## WHAT NEEDS TO BE DONE
Copy out exactly the stretch of the listing below that begins at the line containing "red 1x1 round brick [125,268,168,327]" and ends at the line containing "cyan 1x1 cone [267,348,303,403] -> none", and copy nothing outside it.

## DATA SHOWN
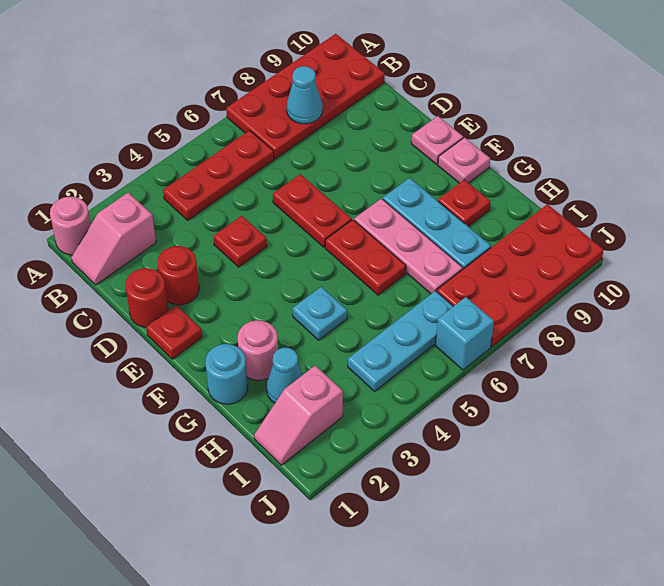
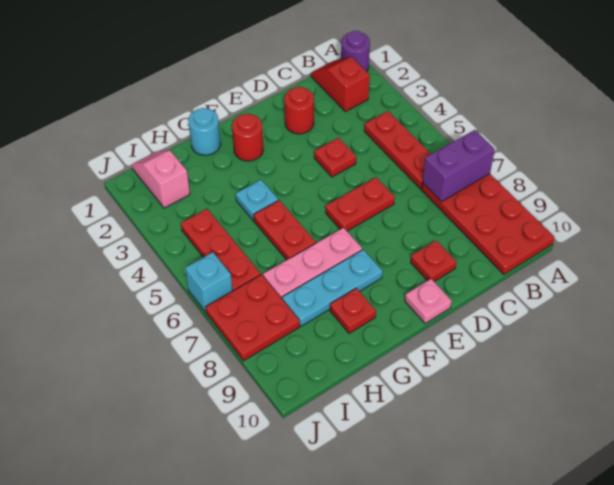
pink 1x1 round brick [50,197,91,255] -> purple 1x1 round brick [341,31,370,71]
none -> purple 1x2 brick [422,130,495,202]
pink 1x2 slope [71,192,156,285] -> red 1x2 slope [311,57,370,112]
cyan 1x1 cone [287,66,322,124] -> none
red 1x1 round brick [125,268,168,327] -> red 1x1 round brick moved to [232,114,263,161]
red 1x1 plate [146,305,202,359] -> red 1x1 plate moved to [411,240,456,282]
red 1x2 plate [325,220,406,295] -> red 1x2 plate turned to [254,200,316,260]
pink 1x1 plate [438,138,490,183] -> none
pink 1x1 round brick [238,320,278,380] -> none
cyan 1x1 cone [267,348,303,403] -> none
cyan 1x3 plate [348,291,453,391] -> red 1x3 plate [181,209,261,291]
red 2x4 plate [437,204,604,347] -> red 2x2 plate [206,275,300,361]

## REPLY TO THE EXERCISE
red 1x1 round brick [125,268,168,327] -> red 1x1 round brick moved to [232,114,263,161]
red 1x1 plate [146,305,202,359] -> red 1x1 plate moved to [411,240,456,282]
red 1x2 plate [325,220,406,295] -> red 1x2 plate turned to [254,200,316,260]
pink 1x1 plate [438,138,490,183] -> none
pink 1x1 round brick [238,320,278,380] -> none
cyan 1x1 cone [267,348,303,403] -> none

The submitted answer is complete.